Records to use:
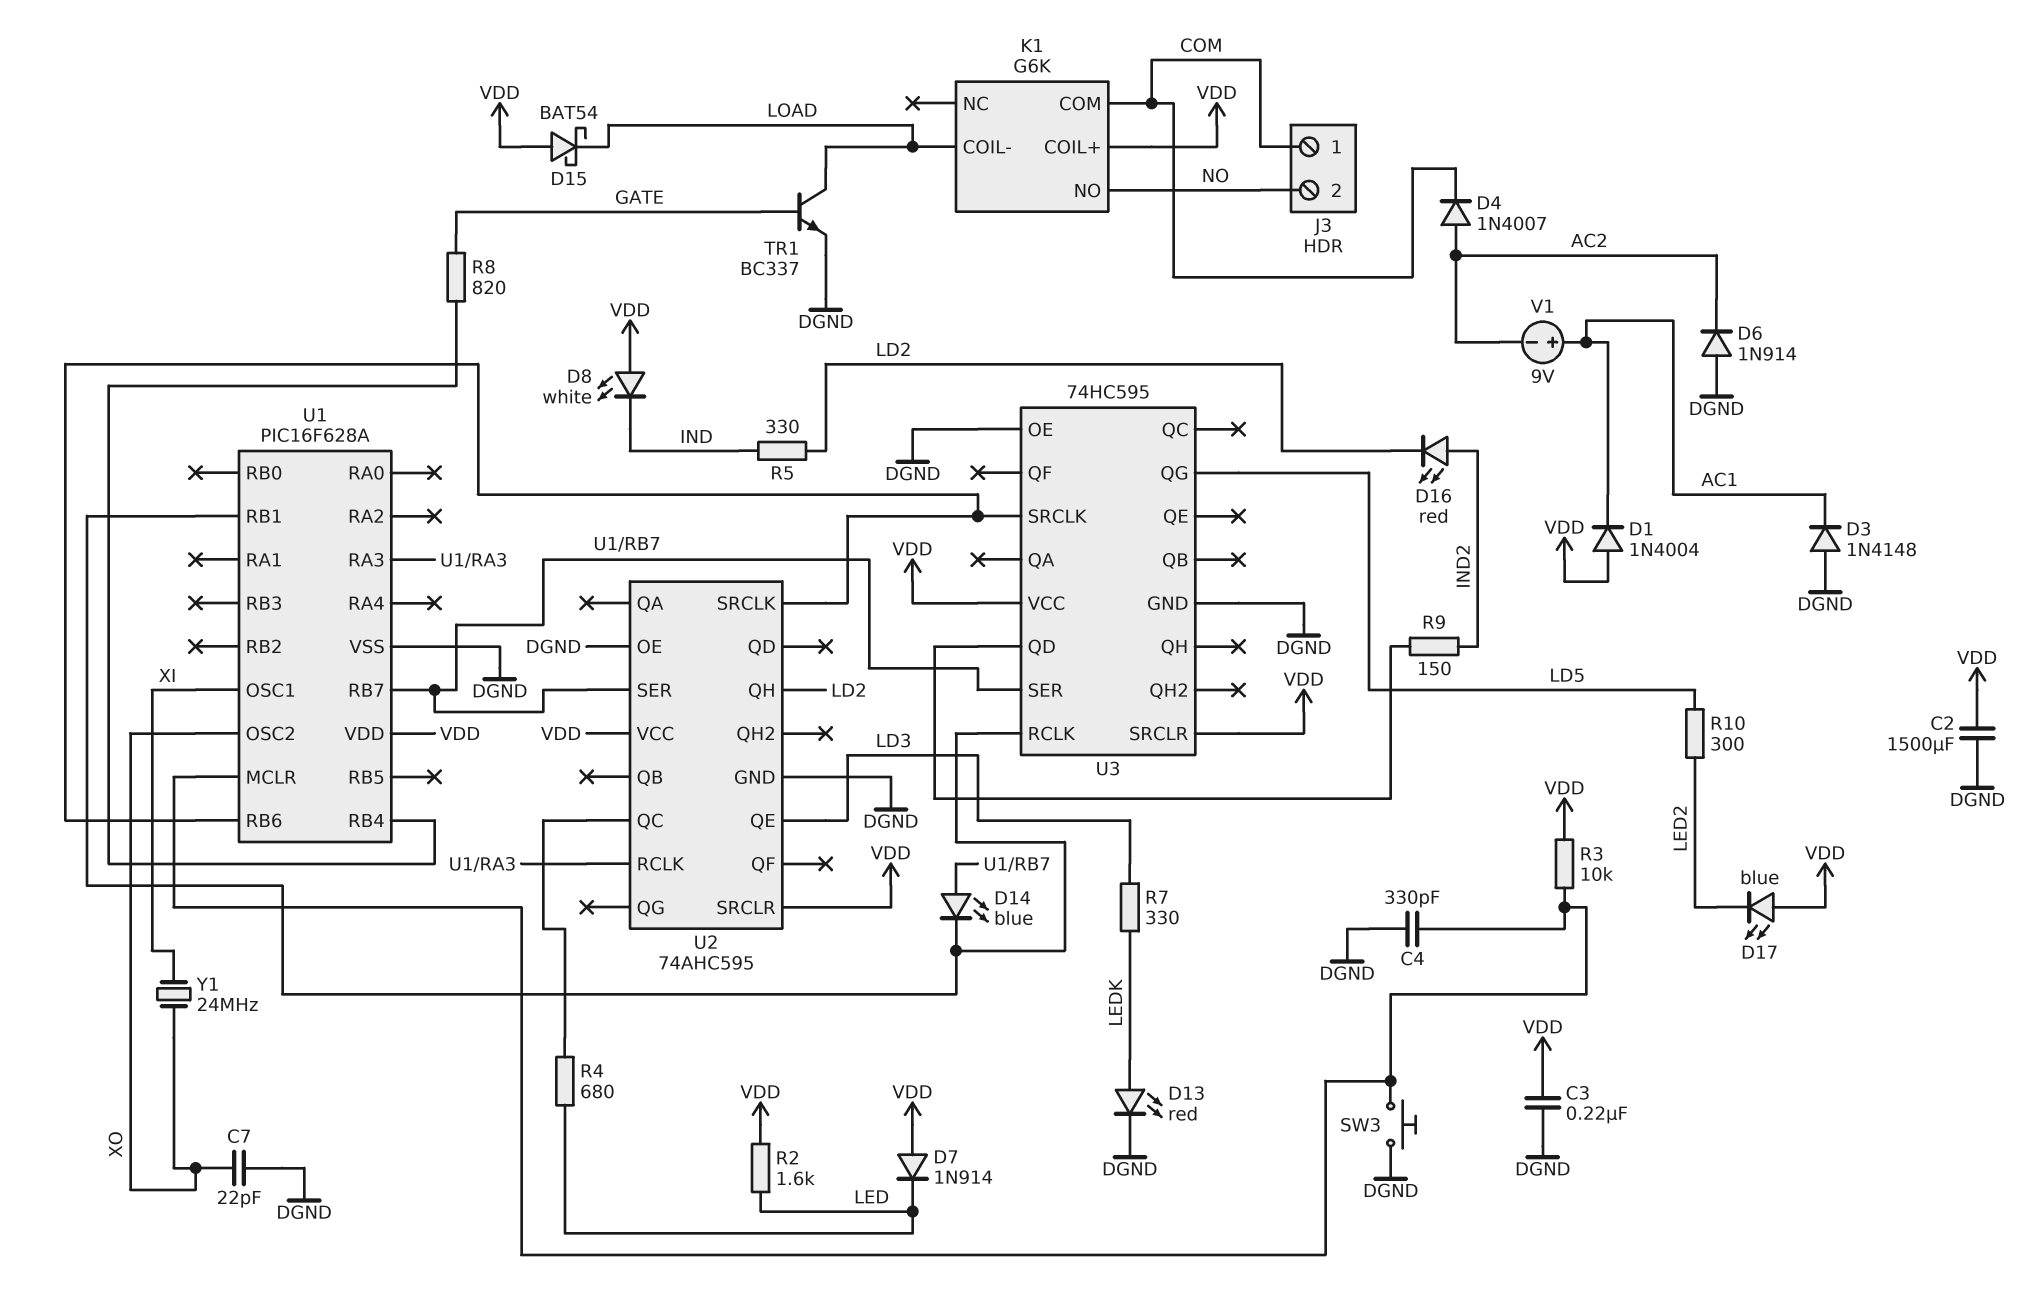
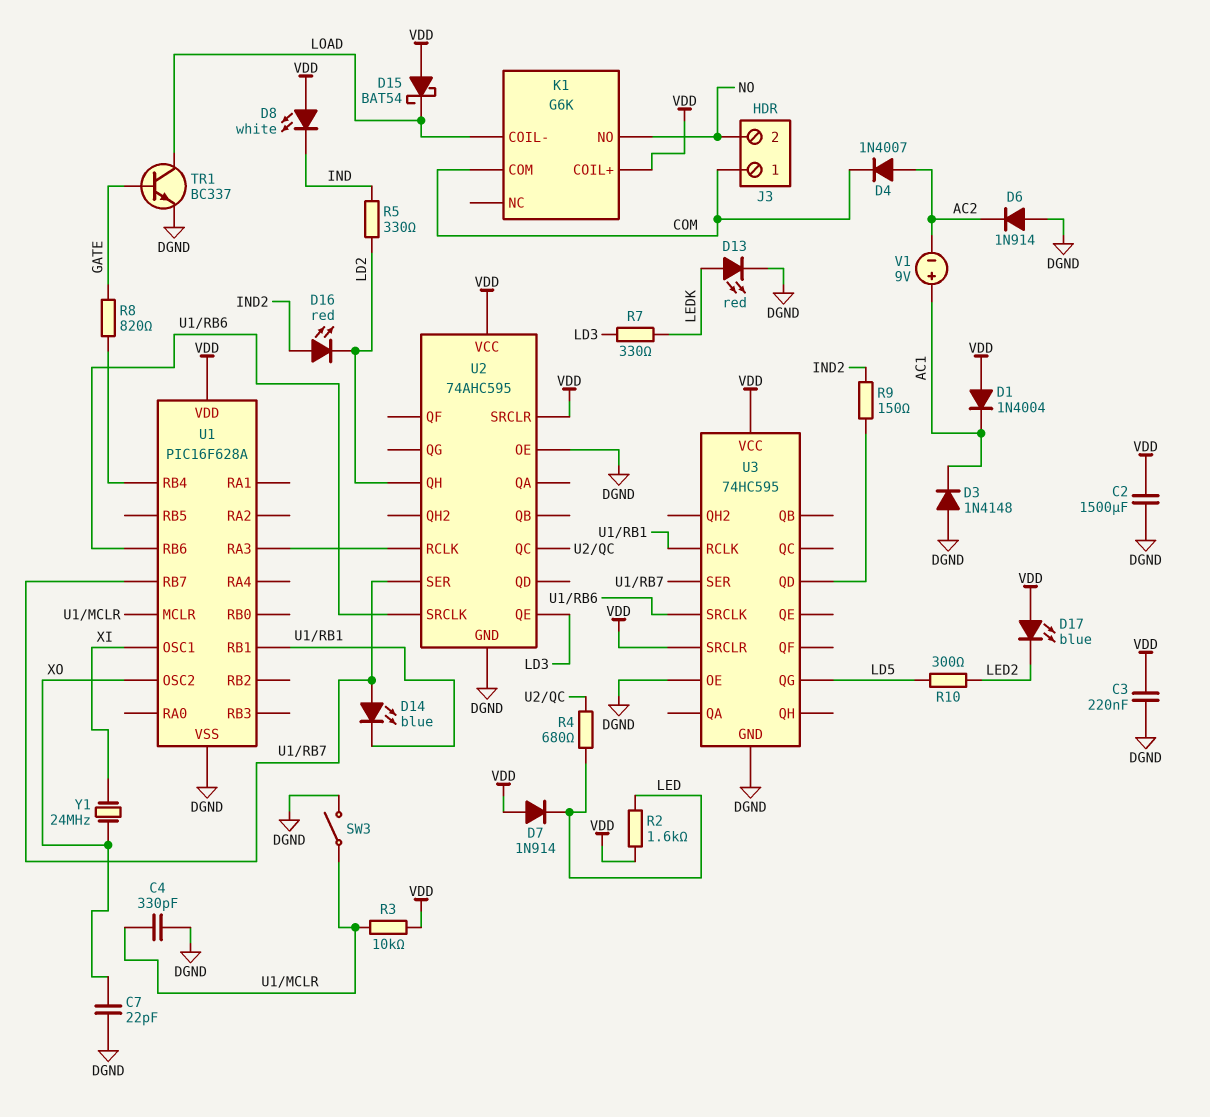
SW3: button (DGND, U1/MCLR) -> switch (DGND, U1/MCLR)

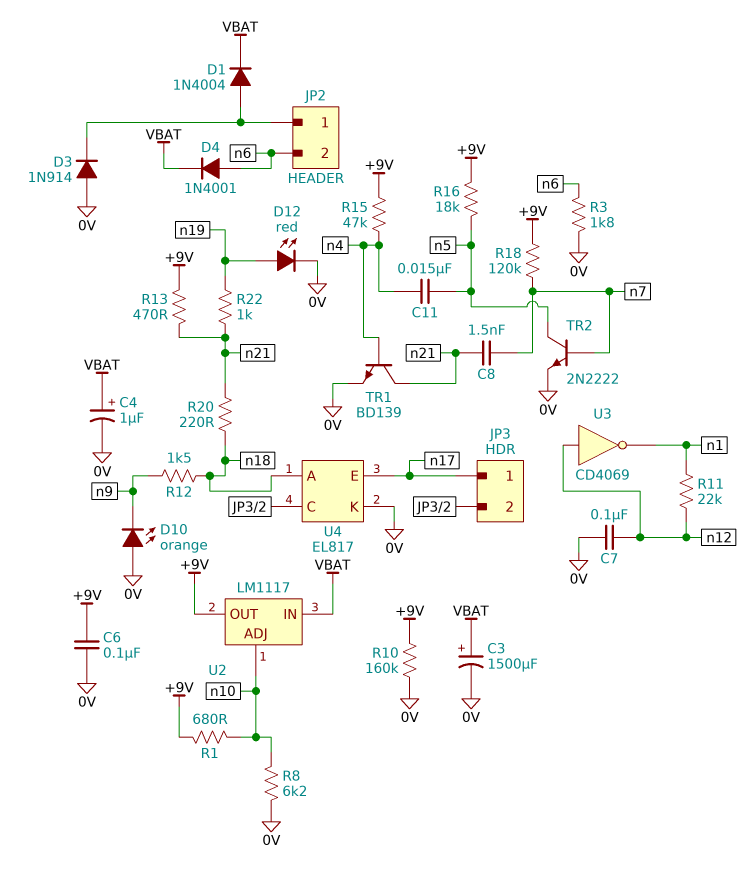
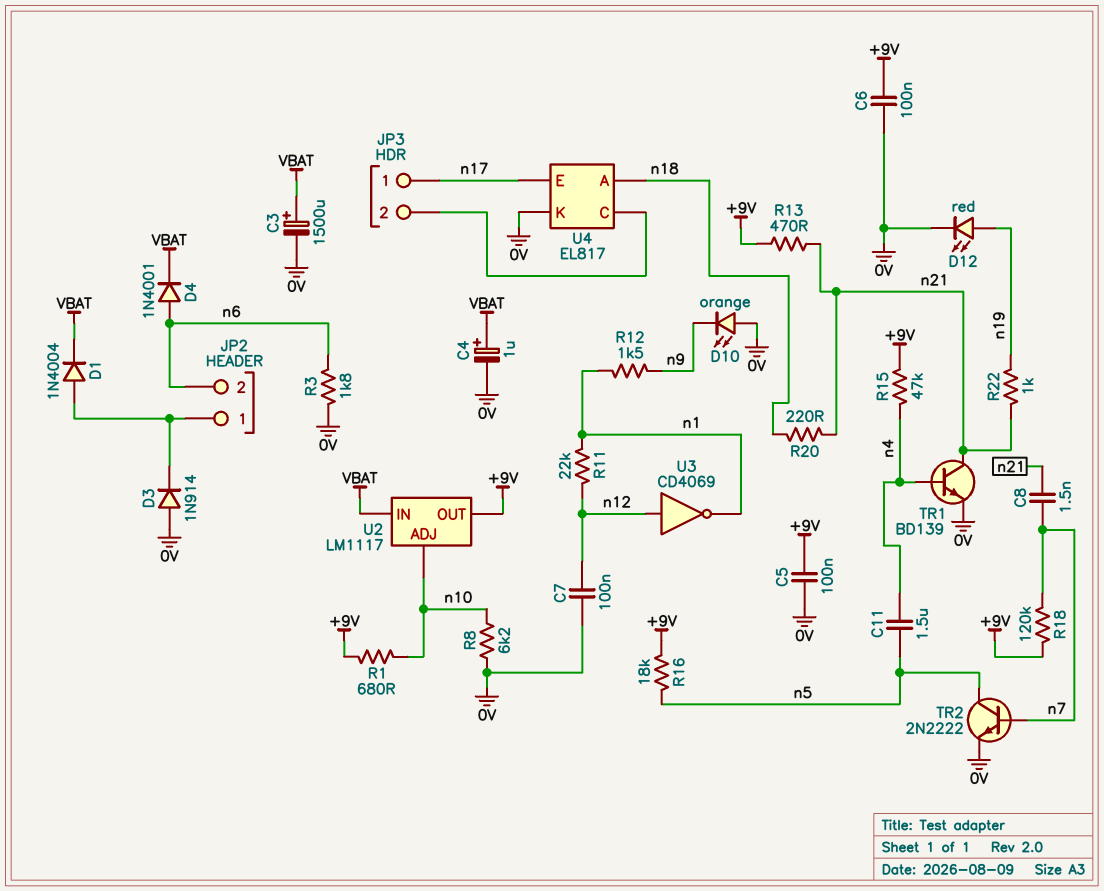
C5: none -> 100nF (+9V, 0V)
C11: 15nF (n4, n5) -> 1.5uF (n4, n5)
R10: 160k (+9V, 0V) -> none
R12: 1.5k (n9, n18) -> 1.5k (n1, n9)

Activity:
Among the entries above, how many lines hold the string "none"? Answer with the bare number.

Task answer:
2